Work task:
Return, verbatim, the lines of the records from the line containing "Answer: (A)" through the end of the records, both ends included. Omit the pictures from your answer.
━━━━━━━━━━━━━━━━━━━━━━━━━━━━━━
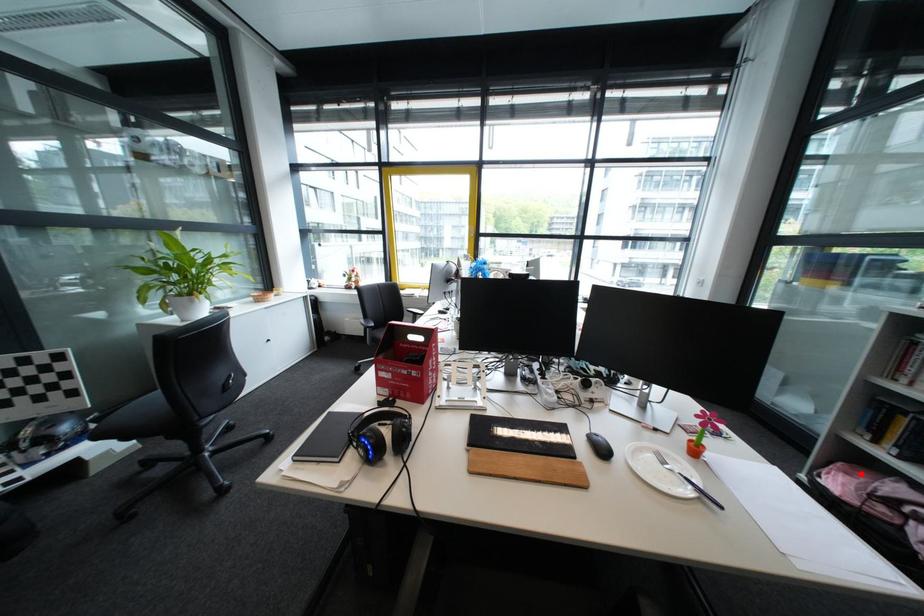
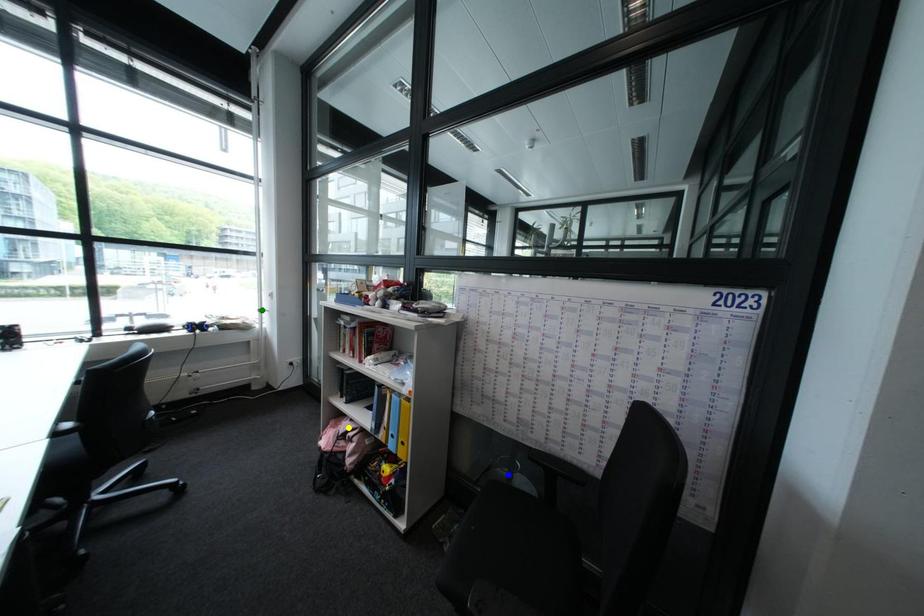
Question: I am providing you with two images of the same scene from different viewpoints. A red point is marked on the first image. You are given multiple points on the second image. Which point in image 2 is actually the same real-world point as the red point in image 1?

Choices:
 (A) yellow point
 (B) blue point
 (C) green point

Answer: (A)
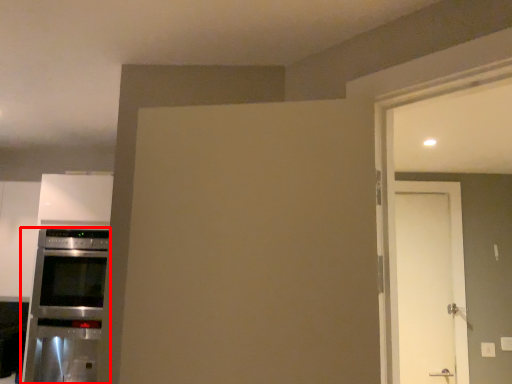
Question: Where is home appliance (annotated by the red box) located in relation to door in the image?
━━━━━━━━━━━━━━━━━━━━━━━━━━━━━━
Output below:
Answer: (A)
Question: Where is home appliance (annotated by the red box) located in relation to door in the image?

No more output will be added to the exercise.